CHALLENGE: Produce an exact copy of the lines from the line that contains "Mask anything matching" to the end of the listing below.
# SUPPLIED RECORDS start
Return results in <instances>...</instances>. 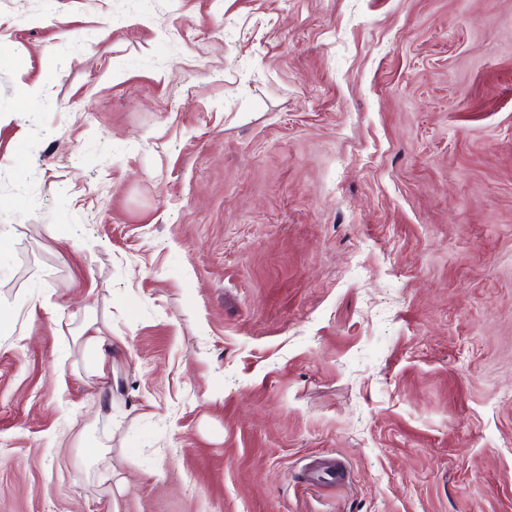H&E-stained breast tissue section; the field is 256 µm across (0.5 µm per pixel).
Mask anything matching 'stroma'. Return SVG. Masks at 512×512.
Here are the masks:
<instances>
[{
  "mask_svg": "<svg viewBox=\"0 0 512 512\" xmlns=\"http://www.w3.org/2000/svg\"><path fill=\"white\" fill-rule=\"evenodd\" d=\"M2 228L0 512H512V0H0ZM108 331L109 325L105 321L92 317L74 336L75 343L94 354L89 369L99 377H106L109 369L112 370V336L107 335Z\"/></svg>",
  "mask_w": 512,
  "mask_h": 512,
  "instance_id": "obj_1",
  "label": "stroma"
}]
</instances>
# SUPPLIED RECORDS end
THE REPLY:
Mask anything matching 'stroma'. Return SVG. Masks at 512×512.
Here are the masks:
<instances>
[{
  "mask_svg": "<svg viewBox=\"0 0 512 512\" xmlns=\"http://www.w3.org/2000/svg\"><path fill=\"white\" fill-rule=\"evenodd\" d=\"M2 228L0 512H512V0H0ZM108 331L109 325L105 321L92 317L74 336L75 343L94 354L89 369L99 377H106L109 369L112 370V336L107 335Z\"/></svg>",
  "mask_w": 512,
  "mask_h": 512,
  "instance_id": "obj_1",
  "label": "stroma"
}]
</instances>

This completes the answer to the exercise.